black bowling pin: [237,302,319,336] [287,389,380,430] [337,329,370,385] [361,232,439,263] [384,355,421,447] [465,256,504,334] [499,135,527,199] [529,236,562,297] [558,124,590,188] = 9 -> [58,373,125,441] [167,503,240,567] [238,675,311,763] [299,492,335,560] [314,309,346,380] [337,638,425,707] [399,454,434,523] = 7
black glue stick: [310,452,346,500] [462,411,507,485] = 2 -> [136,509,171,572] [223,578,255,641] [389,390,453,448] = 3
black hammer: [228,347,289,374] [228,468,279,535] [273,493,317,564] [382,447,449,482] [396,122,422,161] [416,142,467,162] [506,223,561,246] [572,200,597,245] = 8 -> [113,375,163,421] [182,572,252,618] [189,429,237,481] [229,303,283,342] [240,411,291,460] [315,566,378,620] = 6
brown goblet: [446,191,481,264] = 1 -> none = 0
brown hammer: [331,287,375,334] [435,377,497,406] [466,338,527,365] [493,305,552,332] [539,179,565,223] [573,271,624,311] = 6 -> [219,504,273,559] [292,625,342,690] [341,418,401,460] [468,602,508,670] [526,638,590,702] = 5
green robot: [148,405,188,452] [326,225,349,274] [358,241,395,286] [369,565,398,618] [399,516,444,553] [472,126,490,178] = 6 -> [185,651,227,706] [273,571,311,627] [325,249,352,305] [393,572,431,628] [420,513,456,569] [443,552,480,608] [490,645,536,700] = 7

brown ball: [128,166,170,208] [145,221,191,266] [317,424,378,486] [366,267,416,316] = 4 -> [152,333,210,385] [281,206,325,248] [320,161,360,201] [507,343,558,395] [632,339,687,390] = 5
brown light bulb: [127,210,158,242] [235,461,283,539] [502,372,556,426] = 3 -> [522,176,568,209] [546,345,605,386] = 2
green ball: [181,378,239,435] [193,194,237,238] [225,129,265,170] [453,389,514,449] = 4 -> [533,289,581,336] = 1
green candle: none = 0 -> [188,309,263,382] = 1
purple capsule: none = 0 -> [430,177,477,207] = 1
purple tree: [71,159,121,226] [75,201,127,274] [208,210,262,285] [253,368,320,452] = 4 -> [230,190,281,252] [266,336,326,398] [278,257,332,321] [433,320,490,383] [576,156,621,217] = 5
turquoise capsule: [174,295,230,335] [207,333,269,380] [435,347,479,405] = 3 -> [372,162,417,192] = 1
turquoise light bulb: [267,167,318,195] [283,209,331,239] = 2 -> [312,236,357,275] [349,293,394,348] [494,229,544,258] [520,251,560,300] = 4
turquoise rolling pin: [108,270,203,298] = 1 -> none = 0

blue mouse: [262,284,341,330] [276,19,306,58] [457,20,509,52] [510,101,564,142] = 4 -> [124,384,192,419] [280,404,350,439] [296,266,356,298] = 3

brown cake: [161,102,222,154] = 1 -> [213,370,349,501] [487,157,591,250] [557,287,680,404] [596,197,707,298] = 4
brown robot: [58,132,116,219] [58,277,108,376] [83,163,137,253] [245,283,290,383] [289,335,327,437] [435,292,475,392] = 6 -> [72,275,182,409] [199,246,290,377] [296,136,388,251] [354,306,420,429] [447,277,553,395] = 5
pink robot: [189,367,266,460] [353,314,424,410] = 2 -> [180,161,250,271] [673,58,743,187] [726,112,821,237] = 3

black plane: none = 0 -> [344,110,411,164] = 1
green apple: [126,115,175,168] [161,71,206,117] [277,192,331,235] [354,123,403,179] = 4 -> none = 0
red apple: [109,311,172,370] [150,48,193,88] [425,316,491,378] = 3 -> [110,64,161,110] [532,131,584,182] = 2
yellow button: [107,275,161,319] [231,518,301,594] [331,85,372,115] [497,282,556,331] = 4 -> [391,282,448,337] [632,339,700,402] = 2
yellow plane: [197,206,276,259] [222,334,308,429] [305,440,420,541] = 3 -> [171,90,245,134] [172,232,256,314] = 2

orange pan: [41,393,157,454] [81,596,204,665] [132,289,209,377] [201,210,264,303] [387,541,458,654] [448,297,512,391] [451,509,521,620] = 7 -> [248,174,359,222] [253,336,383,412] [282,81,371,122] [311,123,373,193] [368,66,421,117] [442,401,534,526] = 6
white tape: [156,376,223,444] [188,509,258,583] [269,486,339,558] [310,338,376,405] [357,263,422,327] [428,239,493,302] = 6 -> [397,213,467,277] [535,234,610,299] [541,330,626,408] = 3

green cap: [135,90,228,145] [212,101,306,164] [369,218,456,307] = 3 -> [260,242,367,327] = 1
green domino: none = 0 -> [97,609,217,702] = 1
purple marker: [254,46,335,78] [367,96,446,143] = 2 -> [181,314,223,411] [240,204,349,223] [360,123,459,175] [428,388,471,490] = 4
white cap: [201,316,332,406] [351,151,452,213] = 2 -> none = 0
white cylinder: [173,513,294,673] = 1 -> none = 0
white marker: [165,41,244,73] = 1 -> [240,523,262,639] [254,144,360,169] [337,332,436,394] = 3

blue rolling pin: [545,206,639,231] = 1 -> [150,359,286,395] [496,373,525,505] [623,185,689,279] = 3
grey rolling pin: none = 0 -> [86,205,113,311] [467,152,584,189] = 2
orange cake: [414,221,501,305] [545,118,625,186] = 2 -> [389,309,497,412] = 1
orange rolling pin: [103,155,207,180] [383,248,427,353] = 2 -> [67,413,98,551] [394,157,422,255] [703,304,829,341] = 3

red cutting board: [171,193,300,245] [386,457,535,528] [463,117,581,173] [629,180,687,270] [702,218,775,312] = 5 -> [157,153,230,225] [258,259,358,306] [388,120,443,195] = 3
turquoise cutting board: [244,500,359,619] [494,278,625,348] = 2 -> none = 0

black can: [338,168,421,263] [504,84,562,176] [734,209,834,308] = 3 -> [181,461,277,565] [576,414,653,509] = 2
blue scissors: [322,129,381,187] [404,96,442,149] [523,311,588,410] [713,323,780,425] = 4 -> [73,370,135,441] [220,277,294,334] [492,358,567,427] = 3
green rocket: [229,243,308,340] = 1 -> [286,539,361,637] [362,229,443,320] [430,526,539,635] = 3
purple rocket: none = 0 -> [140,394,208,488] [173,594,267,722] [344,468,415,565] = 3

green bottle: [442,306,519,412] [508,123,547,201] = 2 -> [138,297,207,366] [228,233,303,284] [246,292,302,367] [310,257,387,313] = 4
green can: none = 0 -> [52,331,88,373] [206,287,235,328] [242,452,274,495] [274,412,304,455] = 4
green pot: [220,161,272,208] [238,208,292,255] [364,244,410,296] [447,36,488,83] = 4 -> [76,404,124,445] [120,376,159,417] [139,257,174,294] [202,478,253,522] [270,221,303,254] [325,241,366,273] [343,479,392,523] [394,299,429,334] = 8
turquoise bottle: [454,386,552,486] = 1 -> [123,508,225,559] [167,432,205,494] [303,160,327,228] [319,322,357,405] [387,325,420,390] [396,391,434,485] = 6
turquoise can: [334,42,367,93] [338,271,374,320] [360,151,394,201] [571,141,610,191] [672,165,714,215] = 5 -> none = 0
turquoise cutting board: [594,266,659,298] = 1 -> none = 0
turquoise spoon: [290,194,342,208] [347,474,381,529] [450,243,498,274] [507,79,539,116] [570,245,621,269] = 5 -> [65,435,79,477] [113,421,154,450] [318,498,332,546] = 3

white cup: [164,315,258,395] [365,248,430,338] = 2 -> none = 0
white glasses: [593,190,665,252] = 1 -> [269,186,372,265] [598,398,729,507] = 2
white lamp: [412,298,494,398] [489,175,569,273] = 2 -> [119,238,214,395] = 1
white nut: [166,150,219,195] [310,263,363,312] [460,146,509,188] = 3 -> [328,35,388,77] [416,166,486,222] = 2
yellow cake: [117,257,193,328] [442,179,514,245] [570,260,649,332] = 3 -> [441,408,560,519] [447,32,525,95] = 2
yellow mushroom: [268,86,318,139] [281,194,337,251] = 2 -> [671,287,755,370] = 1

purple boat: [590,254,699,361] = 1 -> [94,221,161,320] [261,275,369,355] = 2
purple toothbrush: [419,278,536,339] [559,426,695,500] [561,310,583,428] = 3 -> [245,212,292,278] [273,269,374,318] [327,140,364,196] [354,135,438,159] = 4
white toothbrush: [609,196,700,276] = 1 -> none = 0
----------
● WHAT IS NEEDED: The string "hammer" marks the lines to copy; report each of them from the data above.

● TASK RESULT:
black hammer: [228,347,289,374] [228,468,279,535] [273,493,317,564] [382,447,449,482] [396,122,422,161] [416,142,467,162] [506,223,561,246] [572,200,597,245] = 8 -> [113,375,163,421] [182,572,252,618] [189,429,237,481] [229,303,283,342] [240,411,291,460] [315,566,378,620] = 6
brown hammer: [331,287,375,334] [435,377,497,406] [466,338,527,365] [493,305,552,332] [539,179,565,223] [573,271,624,311] = 6 -> [219,504,273,559] [292,625,342,690] [341,418,401,460] [468,602,508,670] [526,638,590,702] = 5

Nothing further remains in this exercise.